Exercise. In your output, repeat each entry exactly and include no pictures.

══════

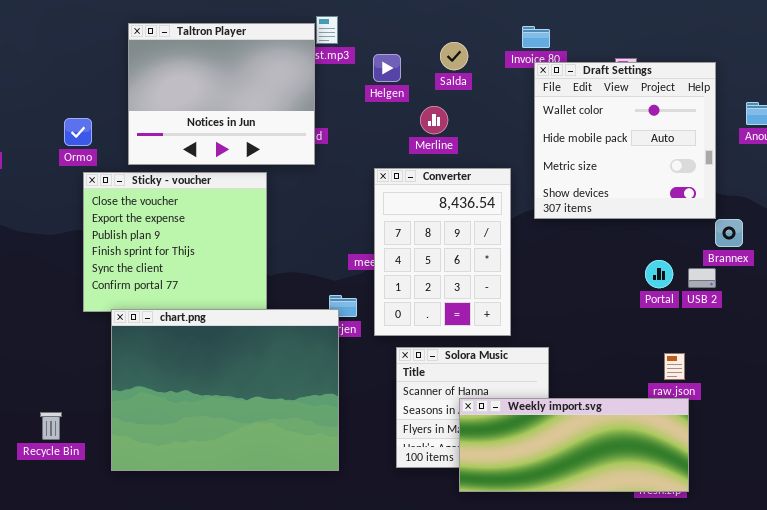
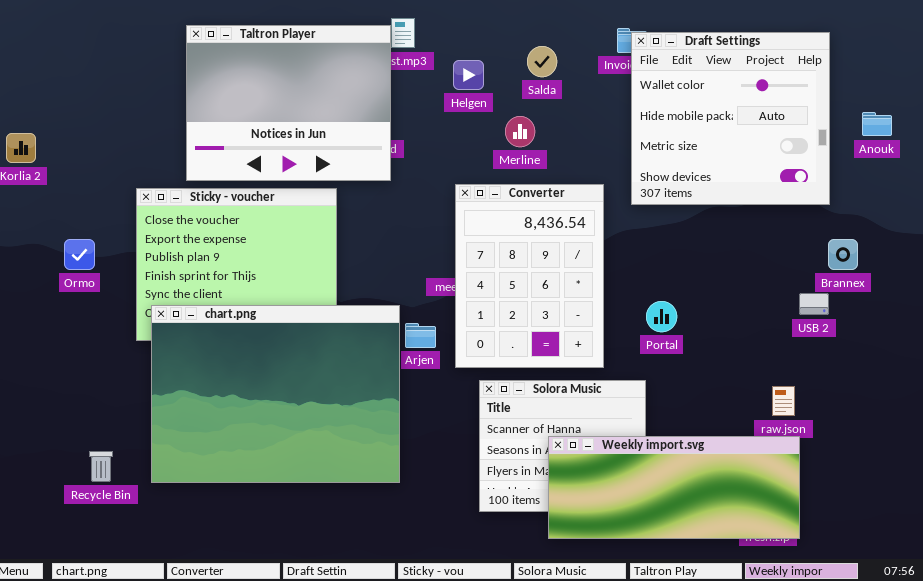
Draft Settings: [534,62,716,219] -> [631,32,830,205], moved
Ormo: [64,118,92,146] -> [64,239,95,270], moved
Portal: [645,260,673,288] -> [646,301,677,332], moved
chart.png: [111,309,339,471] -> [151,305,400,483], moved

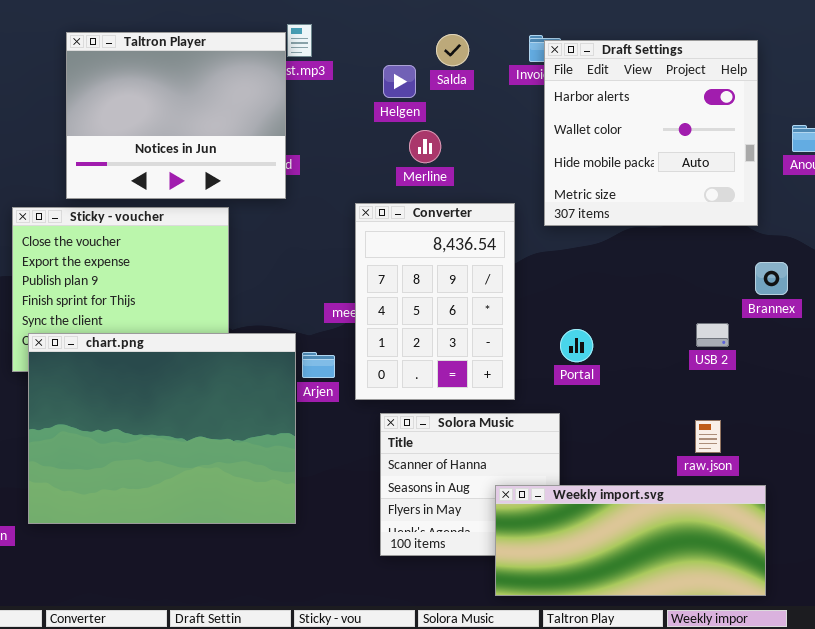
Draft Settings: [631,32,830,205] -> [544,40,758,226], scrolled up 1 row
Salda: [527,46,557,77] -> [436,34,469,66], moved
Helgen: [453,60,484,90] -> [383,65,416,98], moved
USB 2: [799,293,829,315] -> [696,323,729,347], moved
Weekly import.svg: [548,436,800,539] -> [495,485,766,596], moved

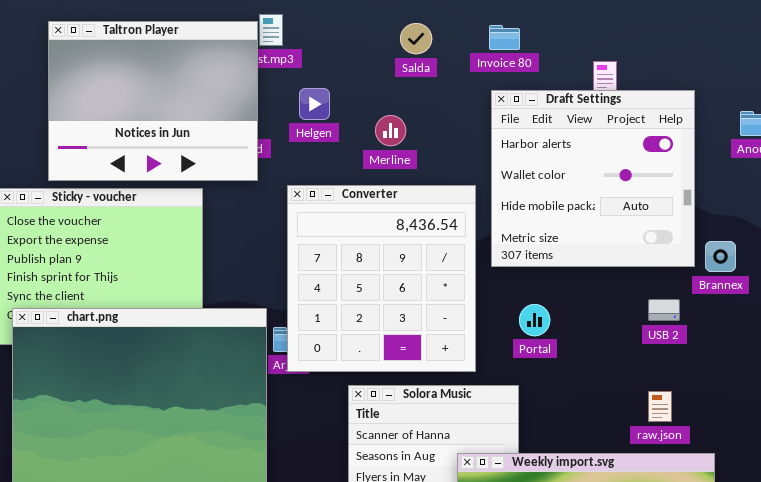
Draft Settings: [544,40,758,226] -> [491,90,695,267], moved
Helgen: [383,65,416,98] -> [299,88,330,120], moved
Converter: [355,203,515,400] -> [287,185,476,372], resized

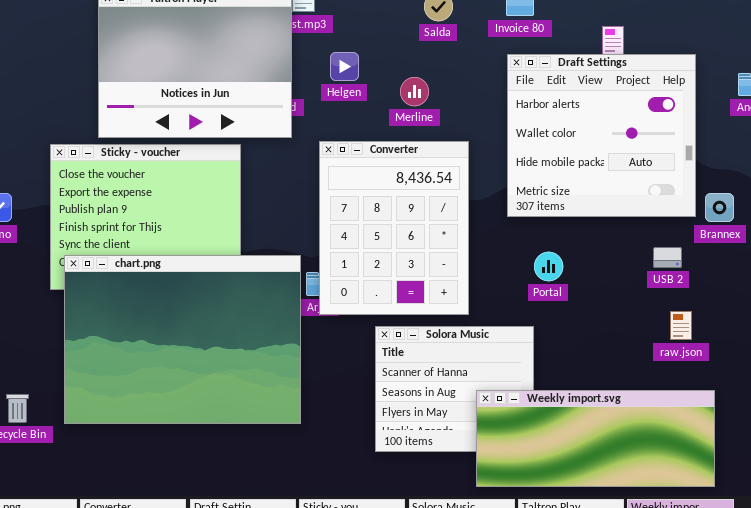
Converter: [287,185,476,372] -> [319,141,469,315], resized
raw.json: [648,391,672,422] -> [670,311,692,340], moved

══════

Output below.
Draft Settings: [534,62,716,219] -> [631,32,830,205], moved
Ormo: [64,118,92,146] -> [64,239,95,270], moved
Portal: [645,260,673,288] -> [646,301,677,332], moved
chart.png: [111,309,339,471] -> [151,305,400,483], moved

Draft Settings: [631,32,830,205] -> [544,40,758,226], scrolled up 1 row
Salda: [527,46,557,77] -> [436,34,469,66], moved
Helgen: [453,60,484,90] -> [383,65,416,98], moved
USB 2: [799,293,829,315] -> [696,323,729,347], moved
Weekly import.svg: [548,436,800,539] -> [495,485,766,596], moved

Draft Settings: [544,40,758,226] -> [491,90,695,267], moved
Helgen: [383,65,416,98] -> [299,88,330,120], moved
Converter: [355,203,515,400] -> [287,185,476,372], resized

Converter: [287,185,476,372] -> [319,141,469,315], resized
raw.json: [648,391,672,422] -> [670,311,692,340], moved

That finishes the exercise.